Task description >> Go through the listing below and return each line that includes "image".

Dataset records >>
#####

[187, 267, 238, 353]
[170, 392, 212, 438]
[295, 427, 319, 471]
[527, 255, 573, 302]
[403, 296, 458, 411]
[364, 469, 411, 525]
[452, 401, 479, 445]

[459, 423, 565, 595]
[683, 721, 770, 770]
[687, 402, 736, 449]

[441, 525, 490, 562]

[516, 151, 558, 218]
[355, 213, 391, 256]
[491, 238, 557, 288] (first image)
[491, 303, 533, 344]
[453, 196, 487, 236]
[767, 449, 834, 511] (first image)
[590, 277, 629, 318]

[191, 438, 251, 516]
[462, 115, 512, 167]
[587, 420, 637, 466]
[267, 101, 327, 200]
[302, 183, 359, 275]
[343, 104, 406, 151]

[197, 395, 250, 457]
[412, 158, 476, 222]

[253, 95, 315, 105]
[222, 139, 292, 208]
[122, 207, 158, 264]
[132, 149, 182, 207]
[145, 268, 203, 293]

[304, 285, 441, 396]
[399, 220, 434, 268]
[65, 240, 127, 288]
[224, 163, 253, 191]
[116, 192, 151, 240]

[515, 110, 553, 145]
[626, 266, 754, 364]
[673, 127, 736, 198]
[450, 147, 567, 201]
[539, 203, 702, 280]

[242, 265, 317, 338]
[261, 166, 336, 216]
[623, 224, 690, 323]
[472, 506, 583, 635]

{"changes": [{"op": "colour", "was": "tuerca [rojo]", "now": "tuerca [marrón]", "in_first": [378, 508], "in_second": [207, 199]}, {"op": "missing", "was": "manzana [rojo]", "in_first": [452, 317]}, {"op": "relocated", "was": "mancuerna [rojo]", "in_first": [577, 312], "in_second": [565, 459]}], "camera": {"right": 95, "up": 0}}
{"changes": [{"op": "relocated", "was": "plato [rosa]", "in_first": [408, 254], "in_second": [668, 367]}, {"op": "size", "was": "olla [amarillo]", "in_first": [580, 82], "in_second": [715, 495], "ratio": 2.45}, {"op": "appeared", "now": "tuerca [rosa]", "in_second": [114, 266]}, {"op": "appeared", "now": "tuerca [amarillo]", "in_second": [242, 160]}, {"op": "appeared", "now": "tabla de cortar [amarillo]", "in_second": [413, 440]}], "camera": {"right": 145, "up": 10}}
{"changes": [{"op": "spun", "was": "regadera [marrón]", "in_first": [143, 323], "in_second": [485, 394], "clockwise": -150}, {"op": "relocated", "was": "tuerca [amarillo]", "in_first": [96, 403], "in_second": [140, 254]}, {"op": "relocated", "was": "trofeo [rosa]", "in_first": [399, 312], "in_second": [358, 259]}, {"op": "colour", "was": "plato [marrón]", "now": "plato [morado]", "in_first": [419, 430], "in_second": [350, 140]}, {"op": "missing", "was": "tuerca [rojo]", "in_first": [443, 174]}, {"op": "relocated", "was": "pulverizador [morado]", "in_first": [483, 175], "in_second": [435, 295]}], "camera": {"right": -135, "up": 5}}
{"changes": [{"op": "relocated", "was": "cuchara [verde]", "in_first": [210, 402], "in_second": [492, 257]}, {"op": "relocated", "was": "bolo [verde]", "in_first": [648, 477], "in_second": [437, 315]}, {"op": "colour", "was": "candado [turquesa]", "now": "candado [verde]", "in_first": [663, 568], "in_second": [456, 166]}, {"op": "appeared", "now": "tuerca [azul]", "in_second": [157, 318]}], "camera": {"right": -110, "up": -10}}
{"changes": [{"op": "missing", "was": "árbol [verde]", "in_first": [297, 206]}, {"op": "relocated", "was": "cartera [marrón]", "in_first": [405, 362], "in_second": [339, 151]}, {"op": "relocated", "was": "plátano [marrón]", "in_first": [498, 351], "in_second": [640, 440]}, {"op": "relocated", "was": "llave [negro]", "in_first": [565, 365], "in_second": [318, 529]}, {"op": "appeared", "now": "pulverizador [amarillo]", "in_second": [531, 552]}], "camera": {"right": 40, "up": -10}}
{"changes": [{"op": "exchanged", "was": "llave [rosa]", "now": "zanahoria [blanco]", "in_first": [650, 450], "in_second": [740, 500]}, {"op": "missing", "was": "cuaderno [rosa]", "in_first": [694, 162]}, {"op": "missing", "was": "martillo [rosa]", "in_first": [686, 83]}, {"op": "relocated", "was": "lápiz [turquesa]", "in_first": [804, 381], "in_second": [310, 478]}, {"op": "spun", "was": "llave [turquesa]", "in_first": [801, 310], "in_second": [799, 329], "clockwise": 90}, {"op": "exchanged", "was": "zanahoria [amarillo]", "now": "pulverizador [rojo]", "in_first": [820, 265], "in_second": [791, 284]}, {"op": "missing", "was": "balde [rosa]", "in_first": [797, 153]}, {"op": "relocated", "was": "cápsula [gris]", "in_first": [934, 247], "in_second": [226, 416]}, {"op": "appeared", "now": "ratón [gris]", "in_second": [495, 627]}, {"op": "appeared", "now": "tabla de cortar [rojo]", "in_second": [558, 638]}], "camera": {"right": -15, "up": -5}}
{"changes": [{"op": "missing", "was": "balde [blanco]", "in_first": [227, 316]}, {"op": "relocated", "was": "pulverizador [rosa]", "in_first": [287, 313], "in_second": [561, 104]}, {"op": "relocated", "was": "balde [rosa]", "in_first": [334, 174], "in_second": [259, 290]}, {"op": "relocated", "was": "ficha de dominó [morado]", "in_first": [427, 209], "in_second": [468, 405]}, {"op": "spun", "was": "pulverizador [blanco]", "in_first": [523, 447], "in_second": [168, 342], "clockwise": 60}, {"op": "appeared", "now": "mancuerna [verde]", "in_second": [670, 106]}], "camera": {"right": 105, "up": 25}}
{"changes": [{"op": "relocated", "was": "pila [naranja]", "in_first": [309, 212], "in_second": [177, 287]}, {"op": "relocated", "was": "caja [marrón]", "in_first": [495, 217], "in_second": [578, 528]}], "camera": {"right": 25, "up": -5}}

#####

Result for this task >>
[491, 238, 557, 288] (first image)
[767, 449, 834, 511] (first image)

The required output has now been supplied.